TASK PROMPT:
Check each line of the entries below for the word "right", and copy out the ones that have it.

DATA FOR ANALYSIS:
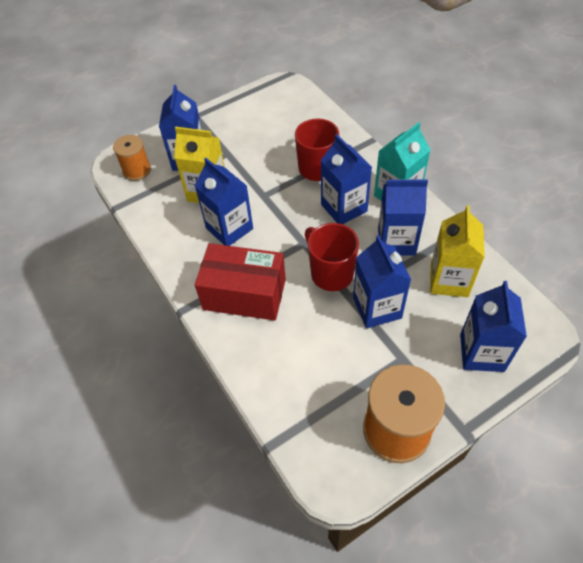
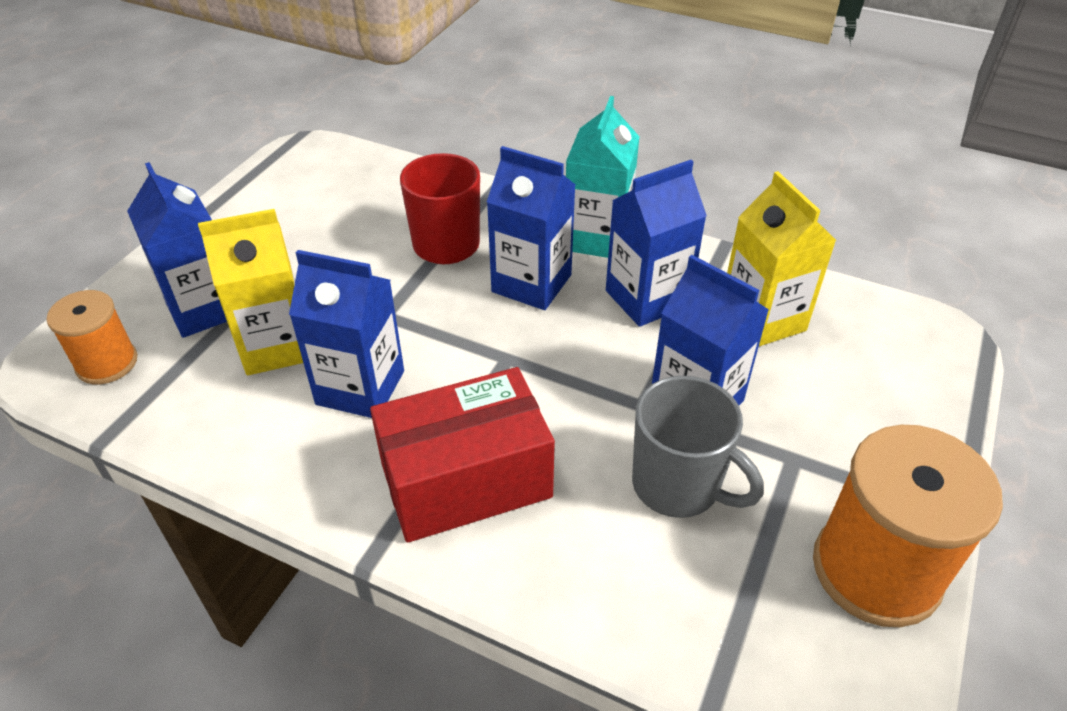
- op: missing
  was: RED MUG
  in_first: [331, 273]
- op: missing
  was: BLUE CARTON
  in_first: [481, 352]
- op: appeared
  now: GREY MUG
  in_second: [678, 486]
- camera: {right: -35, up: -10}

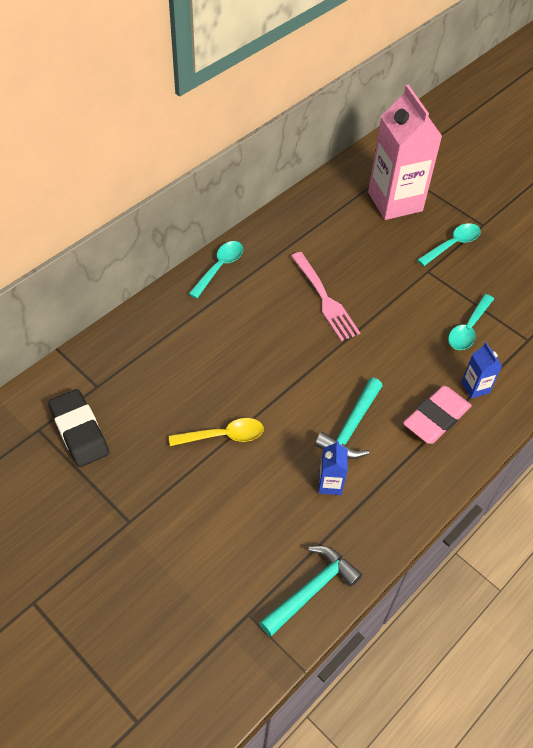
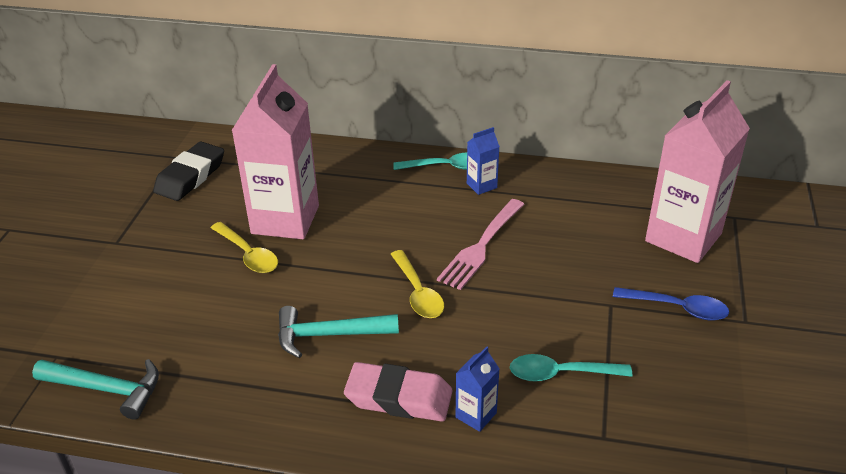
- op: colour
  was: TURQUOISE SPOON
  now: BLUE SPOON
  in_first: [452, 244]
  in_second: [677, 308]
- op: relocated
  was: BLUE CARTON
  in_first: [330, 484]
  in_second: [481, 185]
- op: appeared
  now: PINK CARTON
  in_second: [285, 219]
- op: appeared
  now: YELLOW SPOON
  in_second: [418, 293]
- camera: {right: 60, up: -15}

TASK OUTPUT:
- camera: {right: -35, up: -10}
- camera: {right: 60, up: -15}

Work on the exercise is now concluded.